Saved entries
────────────────
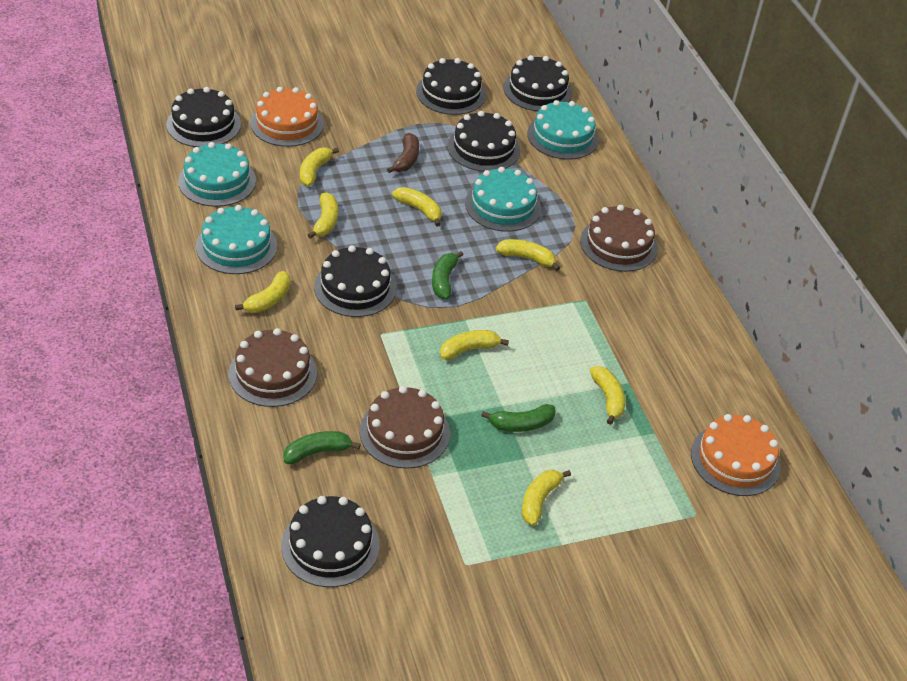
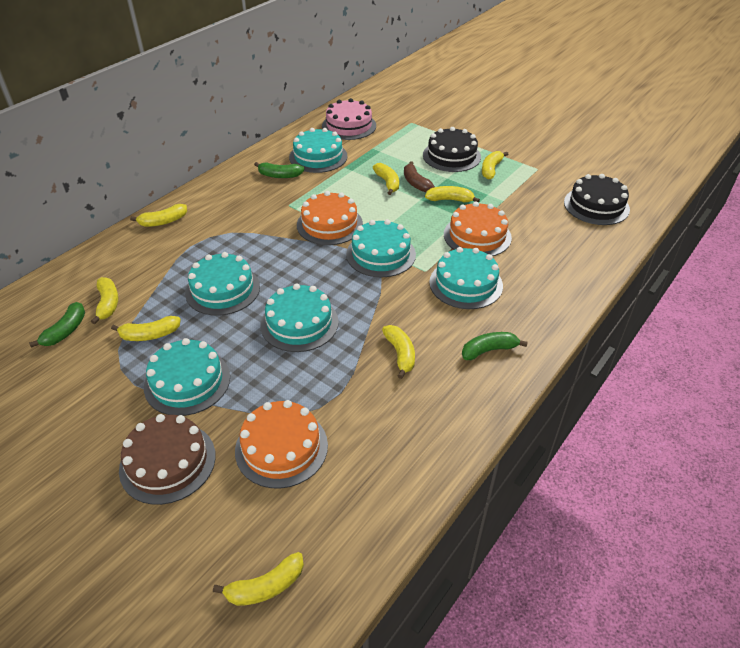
black cake: 6 -> 2
brown cake: 3 -> 1
orange cake: 2 -> 3
pink cake: 0 -> 1
turquoise cake: 4 -> 6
────────────────
WORK TO COMPLETE:
Skipping all images, print the data above a second time exactly.

SOLUTION FOR THIS TASK:
black cake: 6 -> 2
brown cake: 3 -> 1
orange cake: 2 -> 3
pink cake: 0 -> 1
turquoise cake: 4 -> 6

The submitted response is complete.